> _Try it_
Skip every picture, and copy exactly the lines from the one containing "first_place: [332, 253, 383, 351]" to the end of the data.
Start of Task material
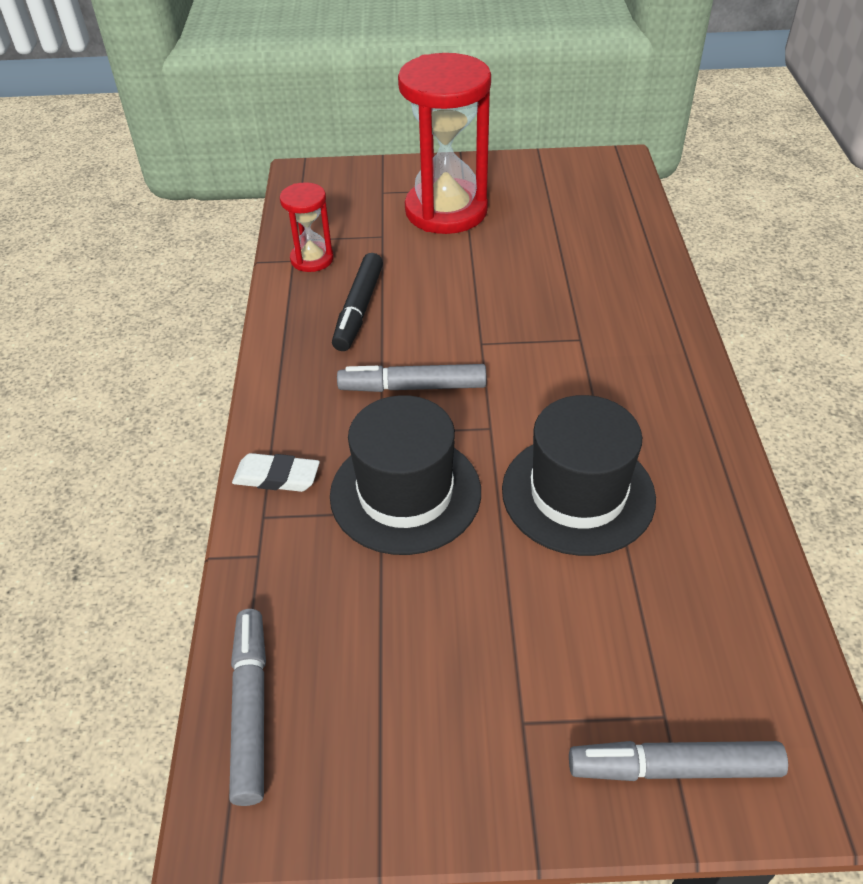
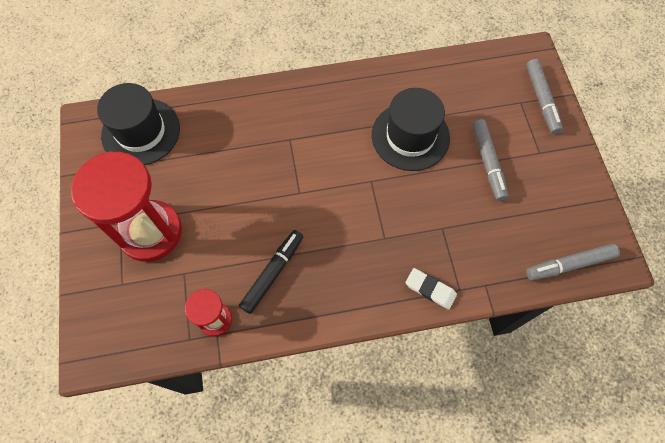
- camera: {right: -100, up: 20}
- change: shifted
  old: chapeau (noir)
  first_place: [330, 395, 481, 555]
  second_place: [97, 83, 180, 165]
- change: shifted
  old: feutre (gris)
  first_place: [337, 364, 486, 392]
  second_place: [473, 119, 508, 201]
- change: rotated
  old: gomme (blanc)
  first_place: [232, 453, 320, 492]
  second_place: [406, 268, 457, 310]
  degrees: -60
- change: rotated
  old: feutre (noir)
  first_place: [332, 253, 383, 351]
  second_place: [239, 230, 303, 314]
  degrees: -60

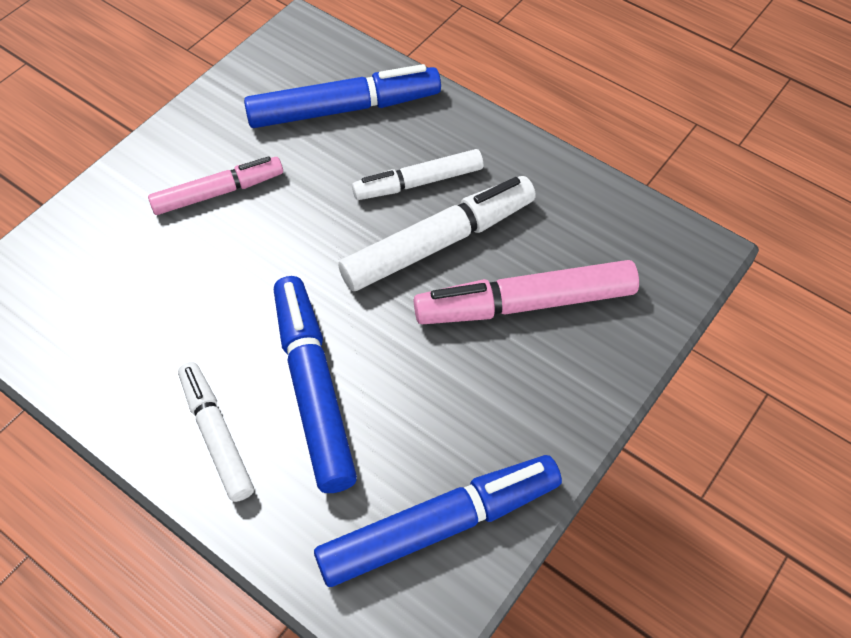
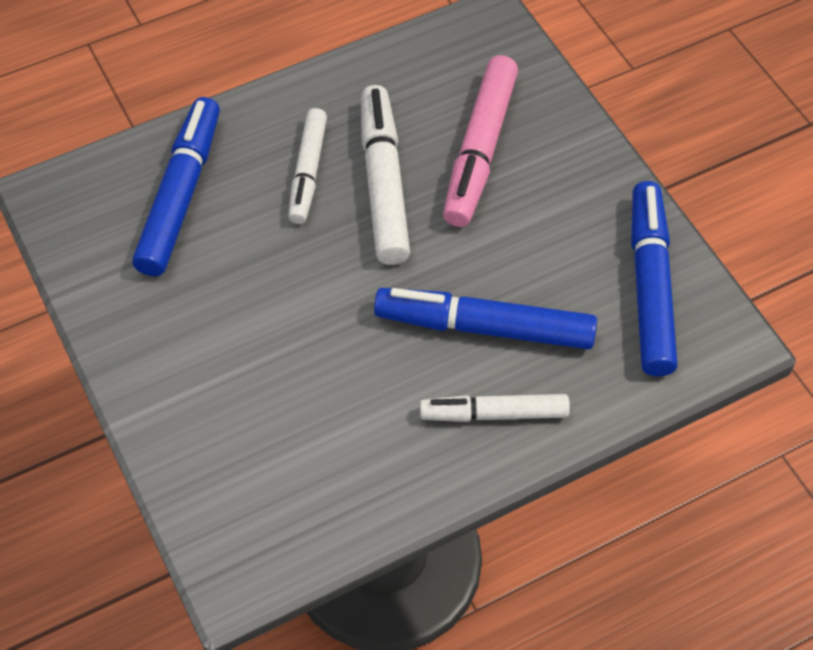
- camera: {right: -65, up: 0}
- change: gone
  old: feutre (rose)
  first_place: [148, 156, 283, 215]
End of Task material
> _Answer area_
  first_place: [332, 253, 383, 351]
  second_place: [239, 230, 303, 314]
  degrees: -60

- camera: {right: -65, up: 0}
- change: gone
  old: feutre (rose)
  first_place: [148, 156, 283, 215]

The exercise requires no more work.